#### Directions
Restate the data word for word and leave the images out.
◆ ◆ ◆ ◆
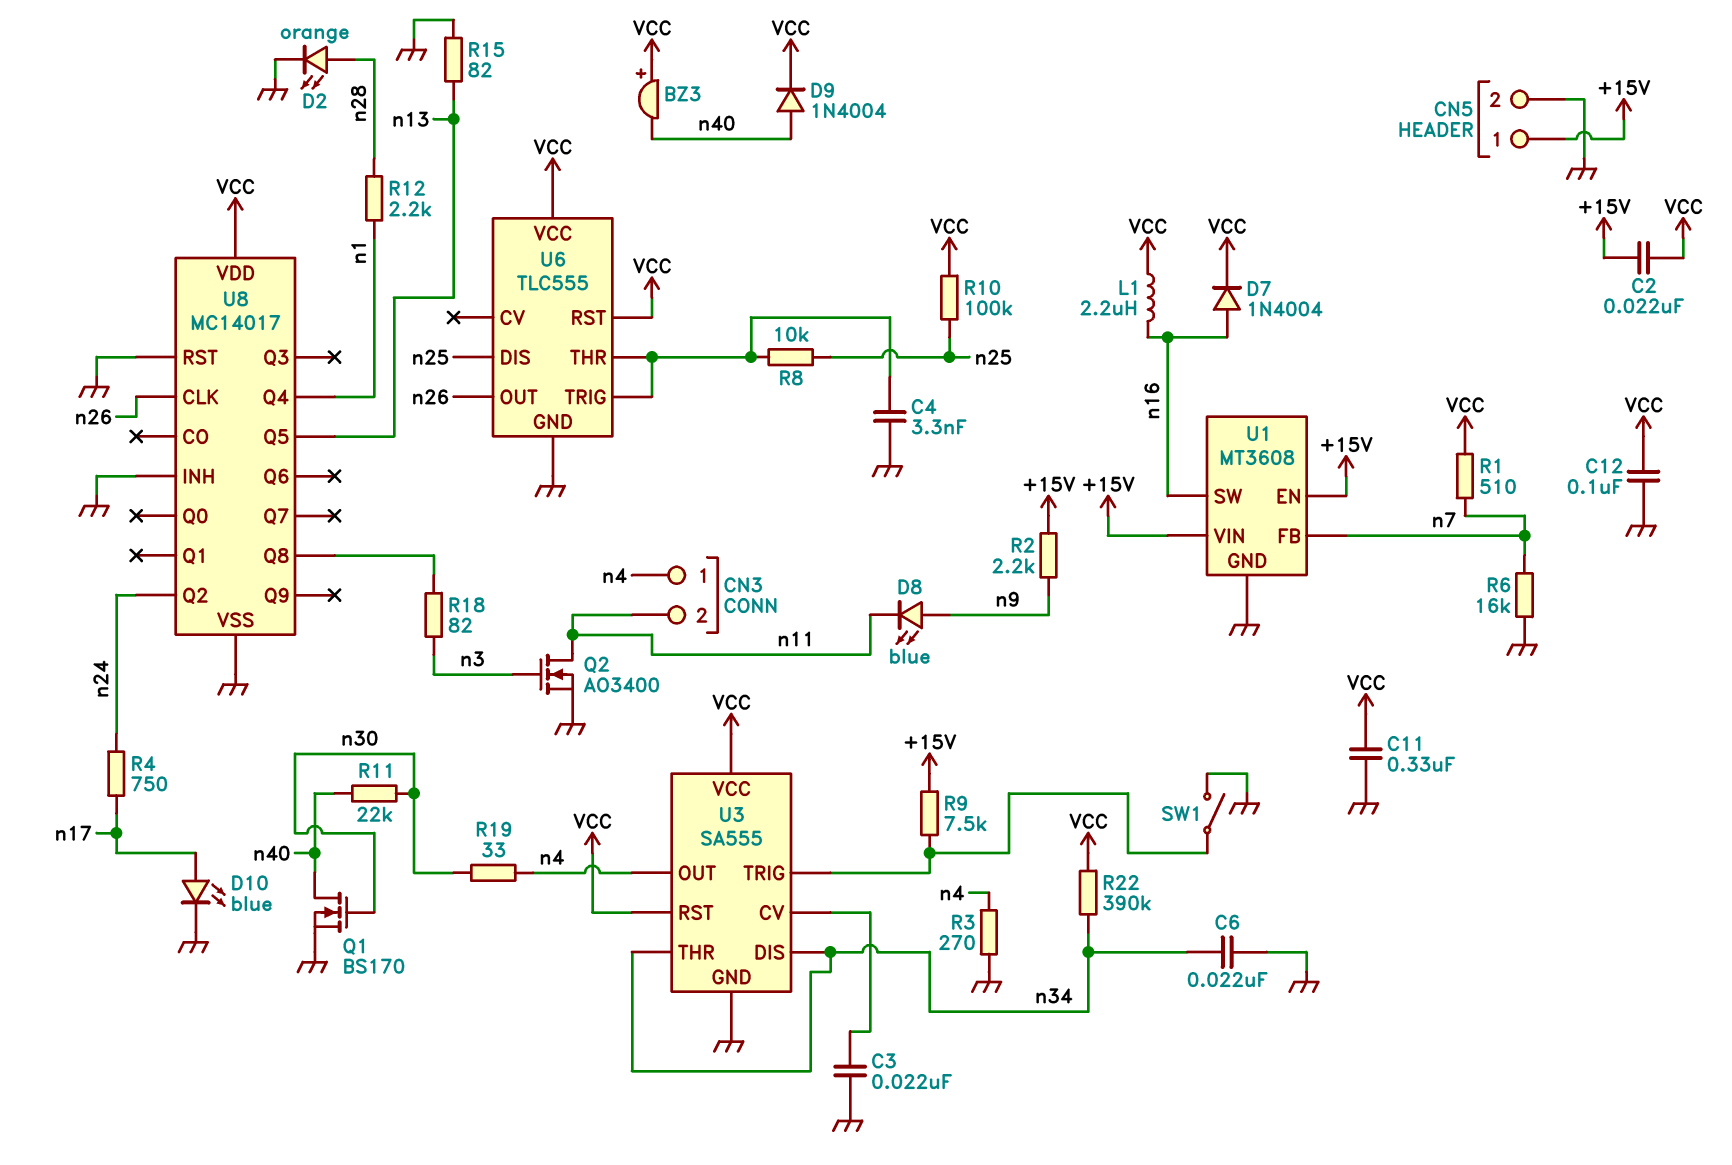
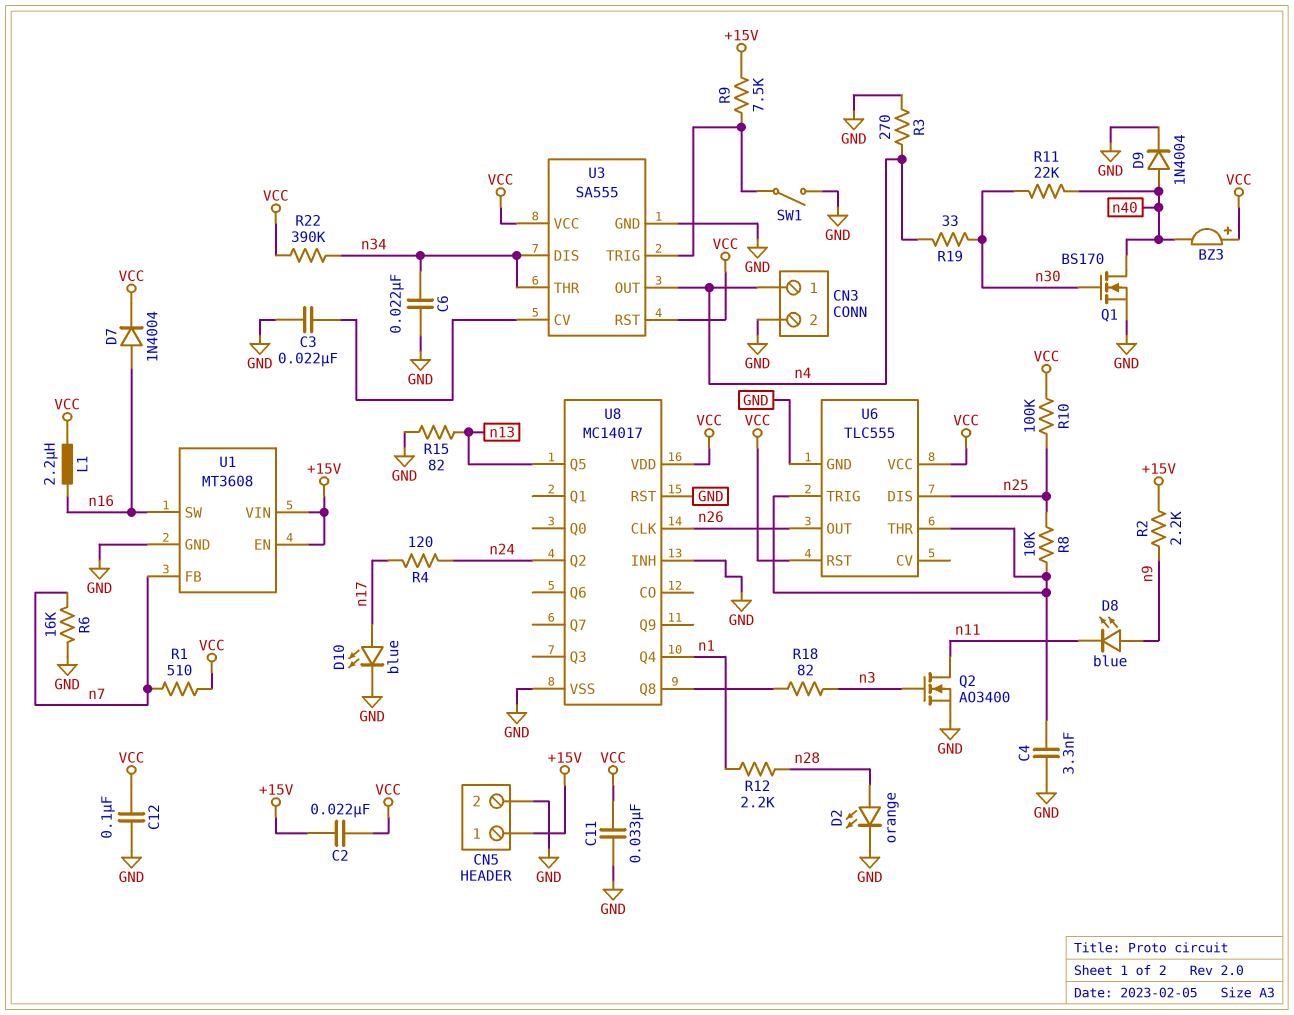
C11: 330nF (GND, VCC) -> 33nF (GND, VCC)
CN3 pin 2: n11 -> GND
D9: diode 1N4004 (A n40, K VCC) -> diode 1N4004 (A n40, K GND)
R4: 750 (n17, n24) -> 120 (n17, n24)

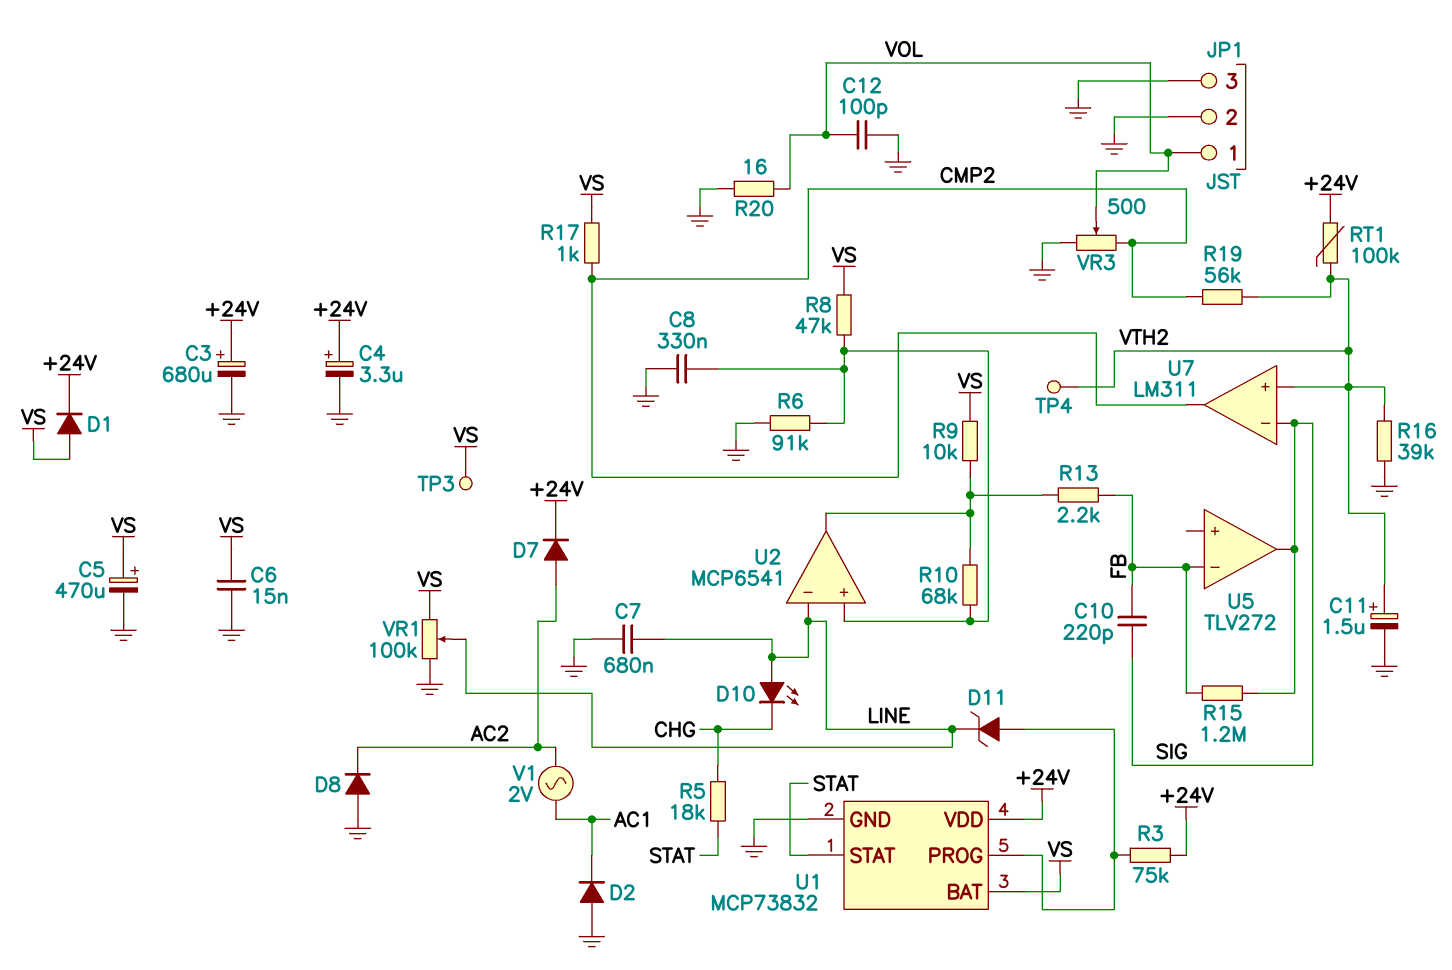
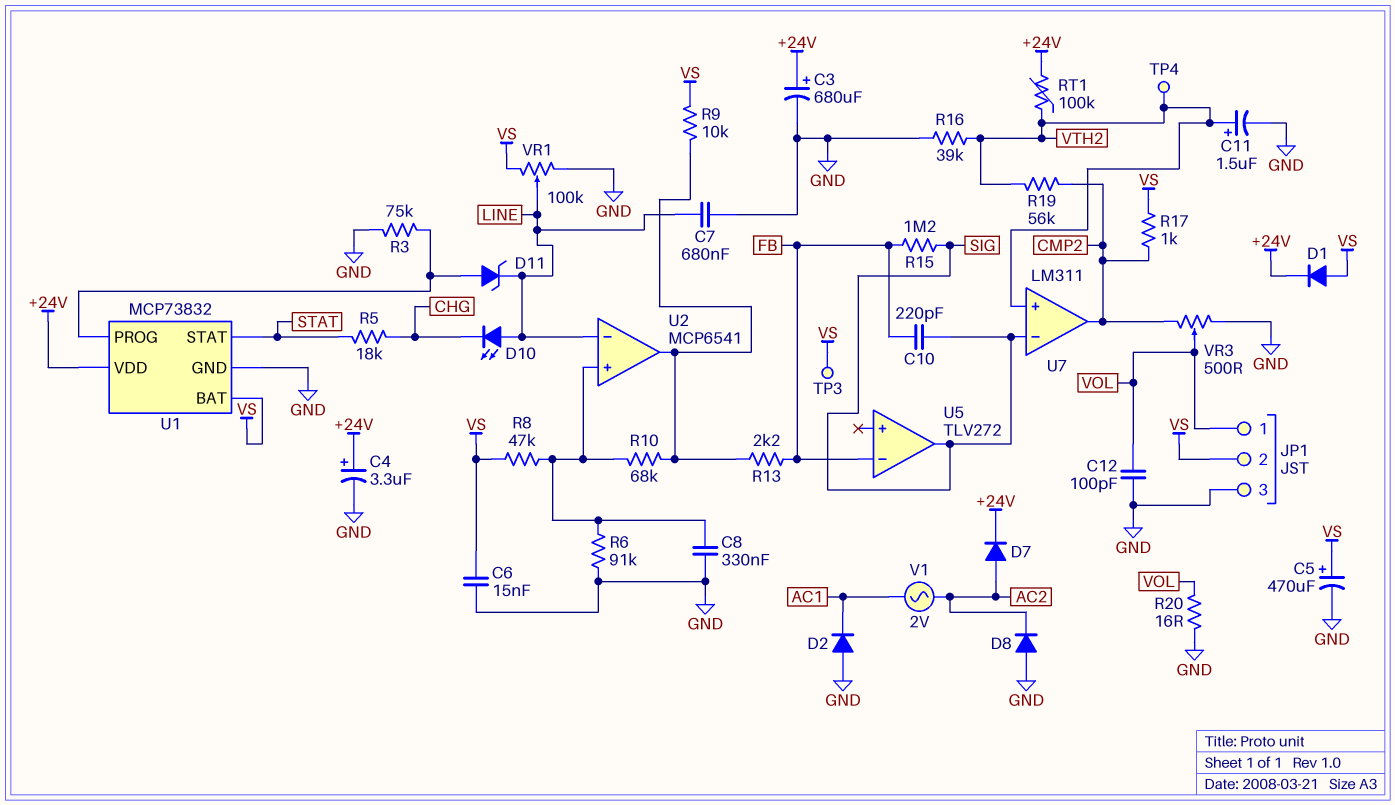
JP1 pin 2: GND -> VS
R3: 75k (+24V, U1/PROG) -> 75k (GND, U1/PROG)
◆ ◆ ◆ ◆
#### Your solution
C11: 330nF (GND, VCC) -> 33nF (GND, VCC)
CN3 pin 2: n11 -> GND
D9: diode 1N4004 (A n40, K VCC) -> diode 1N4004 (A n40, K GND)
R4: 750 (n17, n24) -> 120 (n17, n24)

JP1 pin 2: GND -> VS
R3: 75k (+24V, U1/PROG) -> 75k (GND, U1/PROG)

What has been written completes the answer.